BEGIN RECORDS TO USE

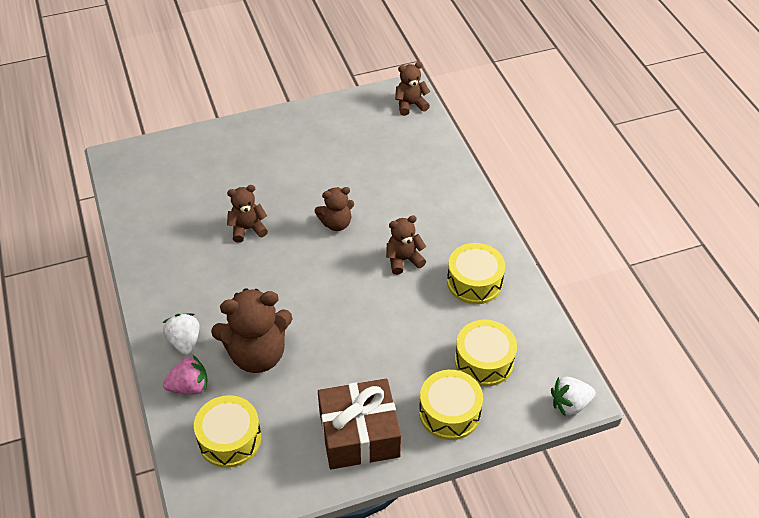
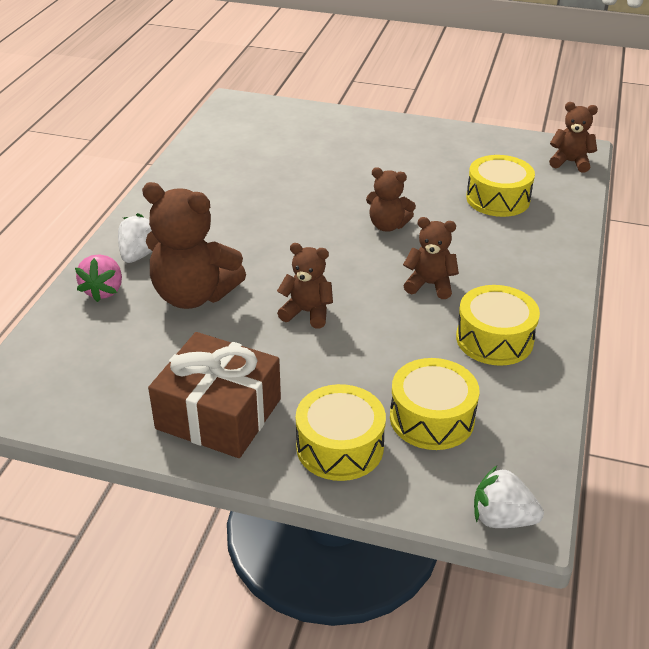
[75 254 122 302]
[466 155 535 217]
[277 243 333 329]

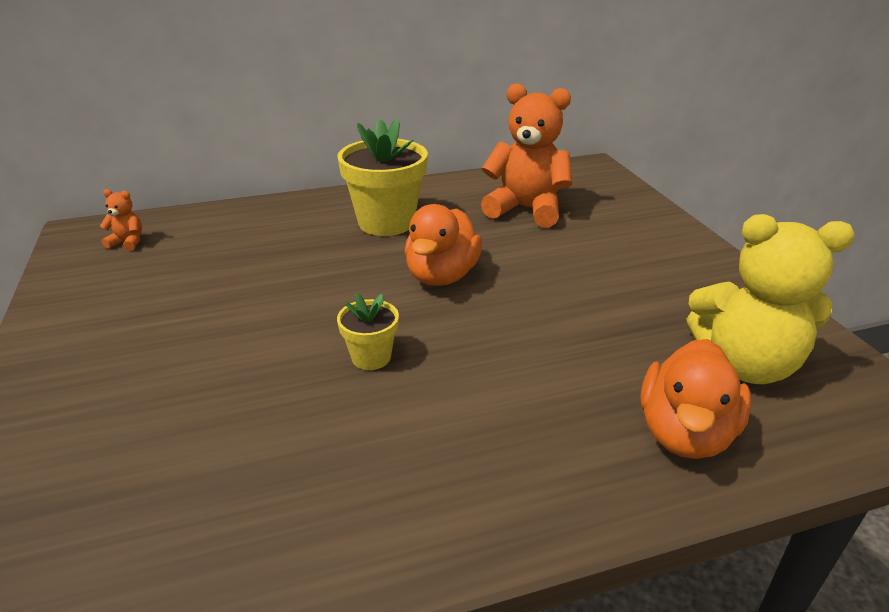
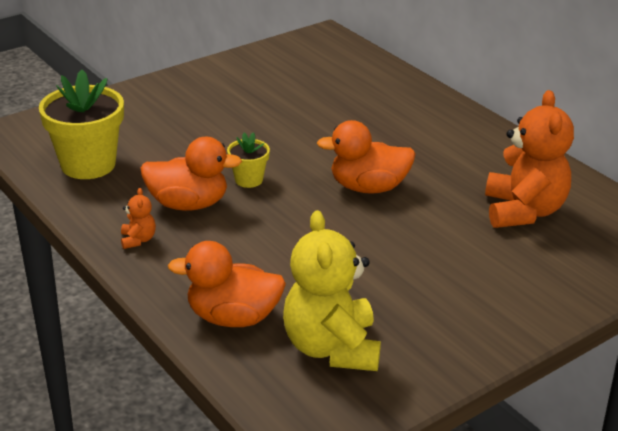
[121 188 156 249]
[39 70 124 179]
[140 137 242 211]

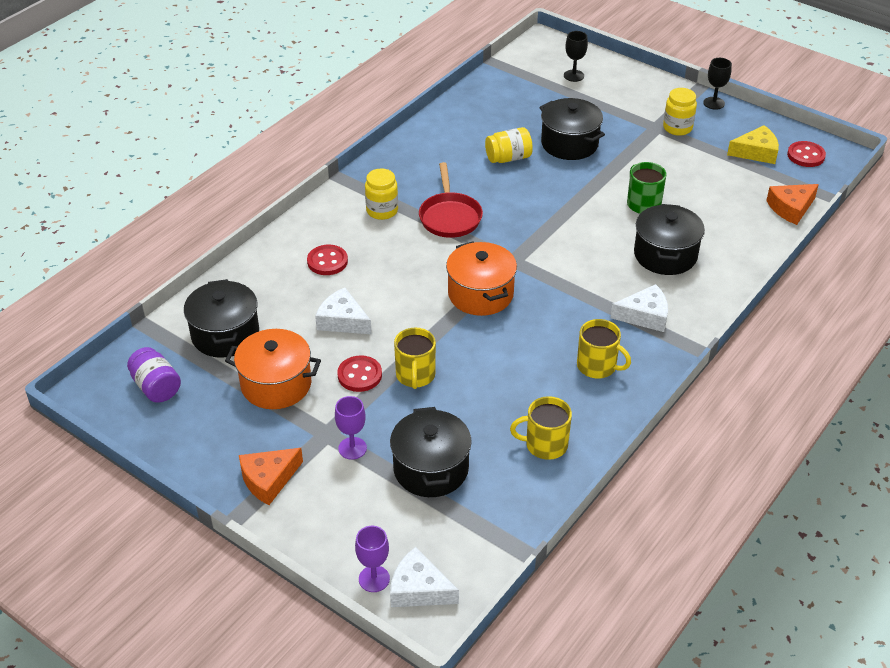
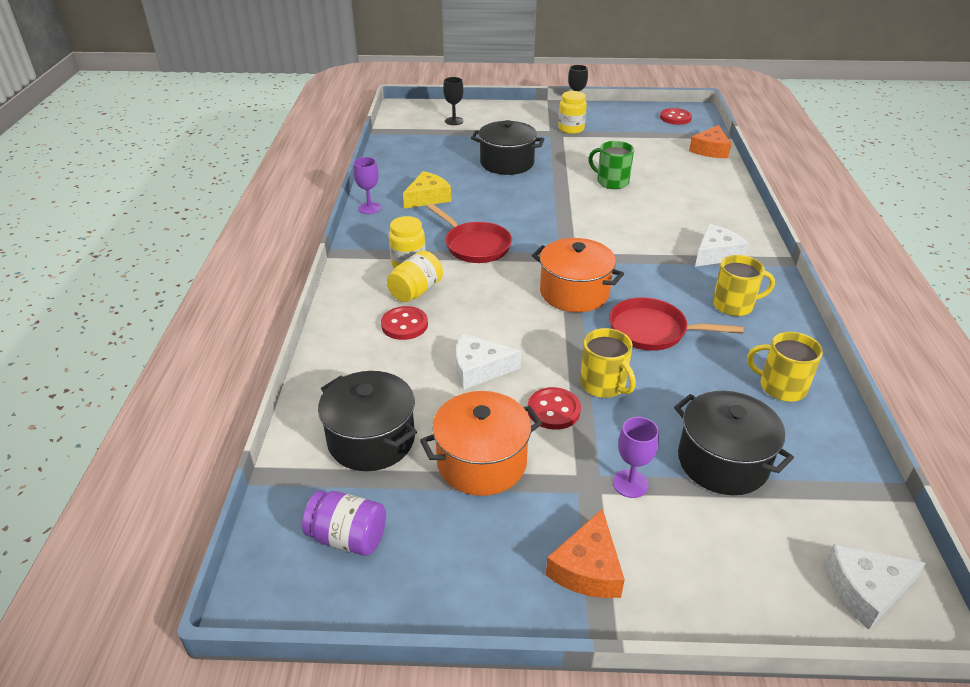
[353 157 381 214]
[387 251 443 302]
[747 332 823 402]
[634 204 705 275] (first image)
[403 171 451 209]
[609 297 744 351]

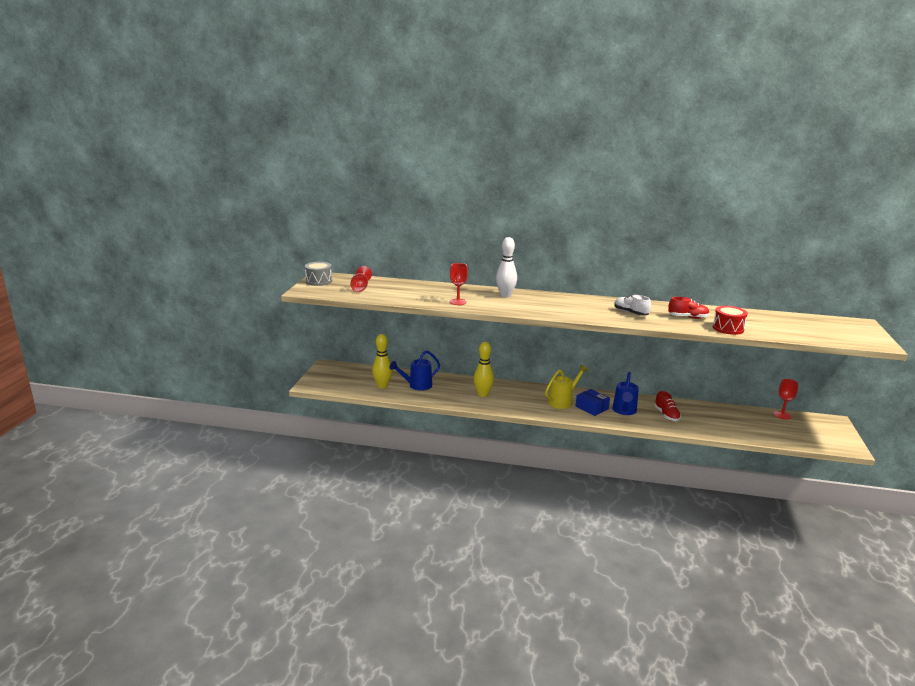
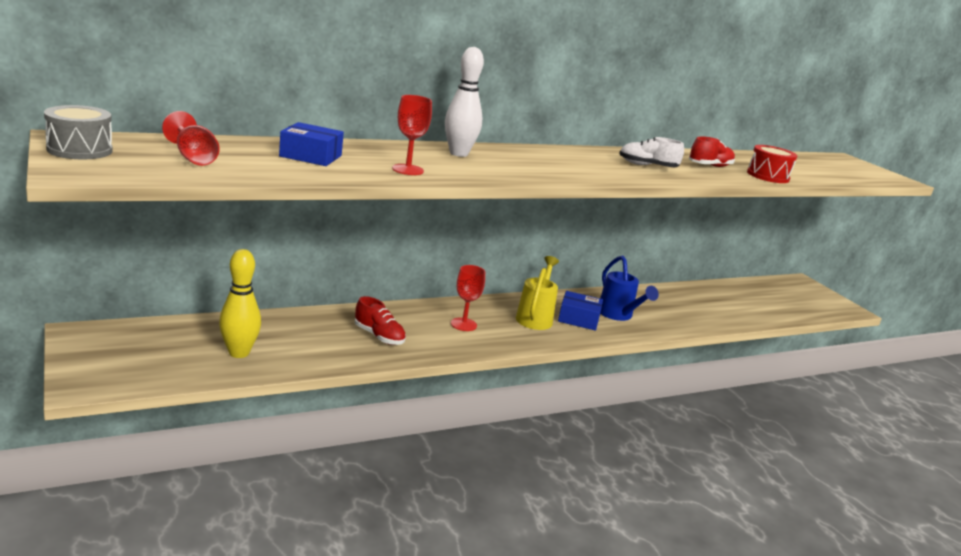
[389 350 440 391] (first image)
[474 342 494 397] (first image)
[355 296 406 345]
[451 265 485 331]
[279 122 344 166]

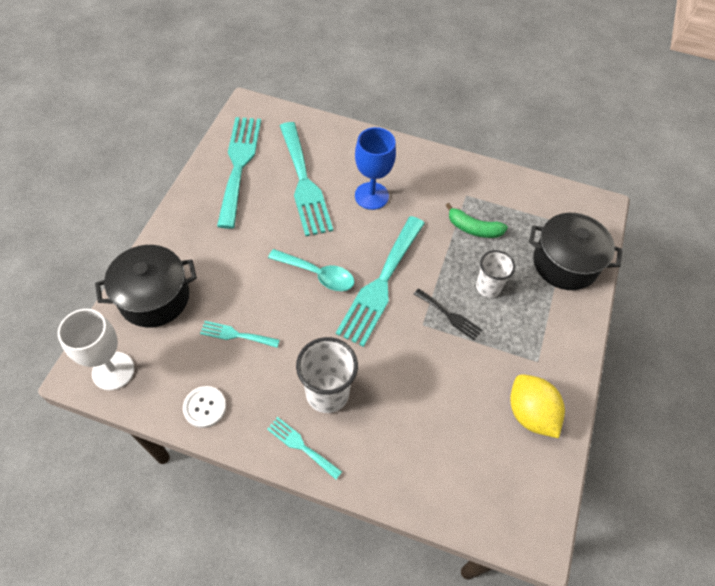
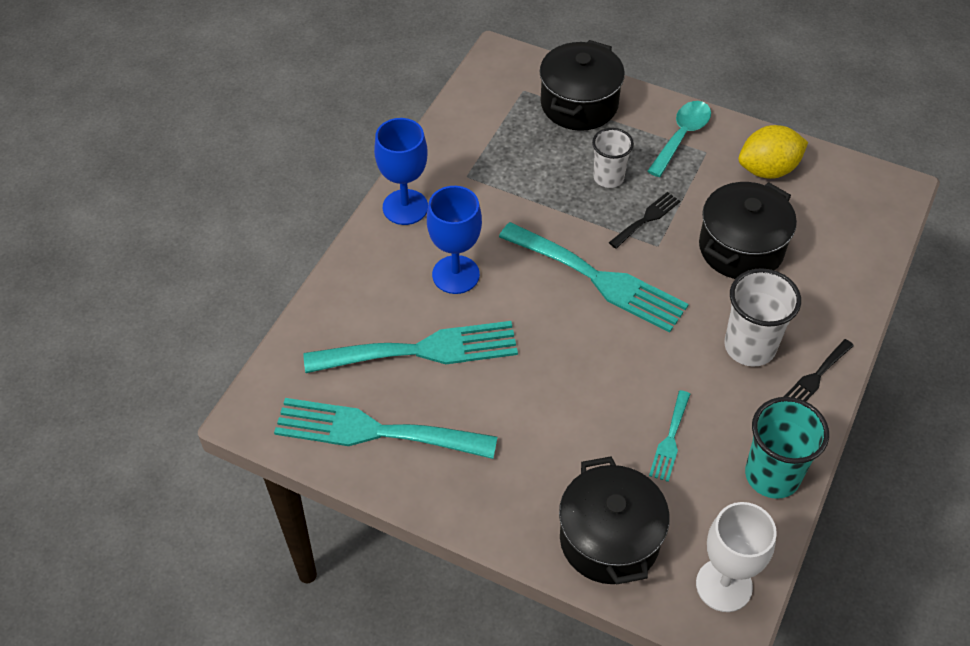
[745 397 829 499]
[784 339 854 401]
[647 101 711 177]
[445 203 508 238] (first image)
[374 118 428 225]
[699 182 797 279]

END RECORDS TO USE

**ASSIGNED TASK:**
For the entries above, the output must hold exactly the lines from the one with "[403 171 451 209]" through the last line, both included, and no pictures.

**RESPONSE FOR THIS EXERCISE:**
[403 171 451 209]
[609 297 744 351]

[389 350 440 391] (first image)
[474 342 494 397] (first image)
[355 296 406 345]
[451 265 485 331]
[279 122 344 166]

[745 397 829 499]
[784 339 854 401]
[647 101 711 177]
[445 203 508 238] (first image)
[374 118 428 225]
[699 182 797 279]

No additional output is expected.